> _Records for this task_
______

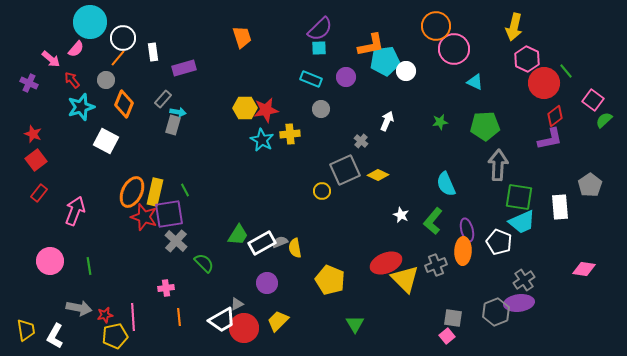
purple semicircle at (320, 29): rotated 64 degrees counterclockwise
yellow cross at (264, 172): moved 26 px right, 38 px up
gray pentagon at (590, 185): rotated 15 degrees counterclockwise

______

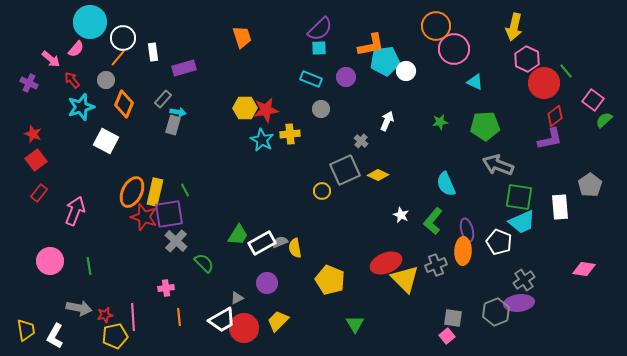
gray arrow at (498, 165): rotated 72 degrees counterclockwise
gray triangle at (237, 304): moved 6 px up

______

> _Aim_
Give the part of the listing that opens with the line containing "gray arrow at" and closes with the line containing "gray triangle at (237, 304): moved 6 px up" as a numbered list, leaving out blank lines.

> _Final result_
1. gray arrow at (498, 165): rotated 72 degrees counterclockwise
2. gray triangle at (237, 304): moved 6 px up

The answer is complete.